## Given data
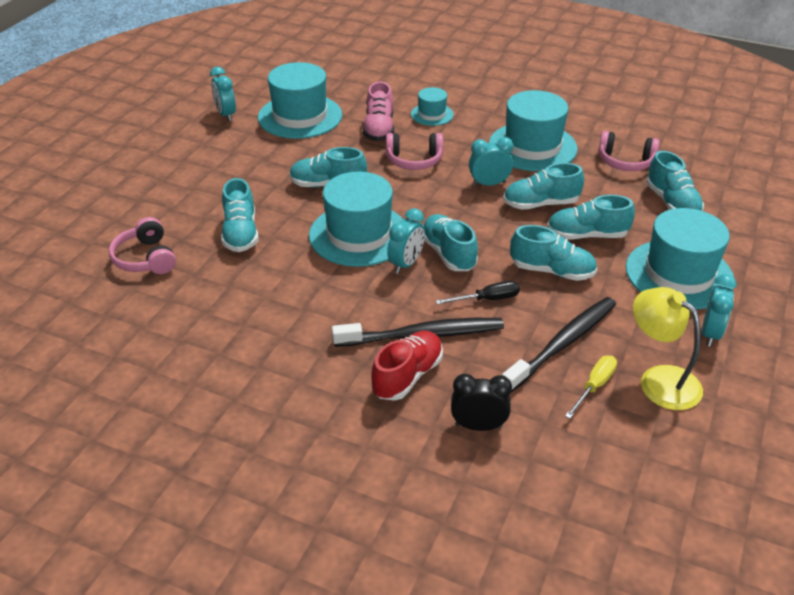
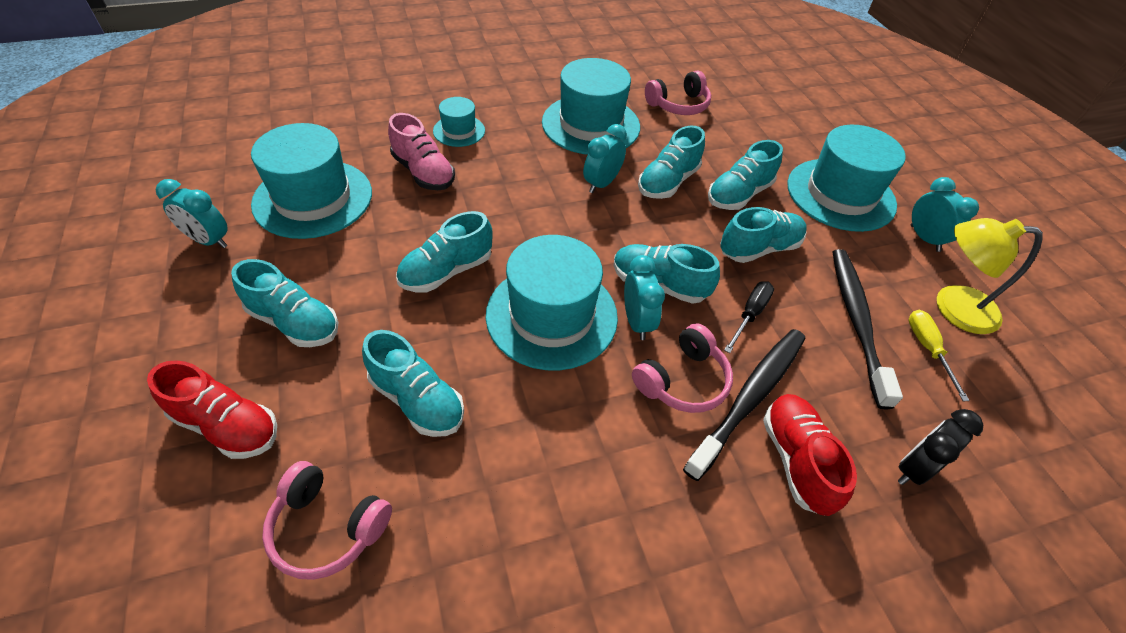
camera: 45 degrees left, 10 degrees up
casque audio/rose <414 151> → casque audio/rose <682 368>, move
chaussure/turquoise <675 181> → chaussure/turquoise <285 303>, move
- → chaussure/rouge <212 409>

## What to work on
All of the listing is to be written out exactly, with the pictures left out.

## Written solution
camera: 45 degrees left, 10 degrees up
casque audio/rose <414 151> → casque audio/rose <682 368>, move
chaussure/turquoise <675 181> → chaussure/turquoise <285 303>, move
- → chaussure/rouge <212 409>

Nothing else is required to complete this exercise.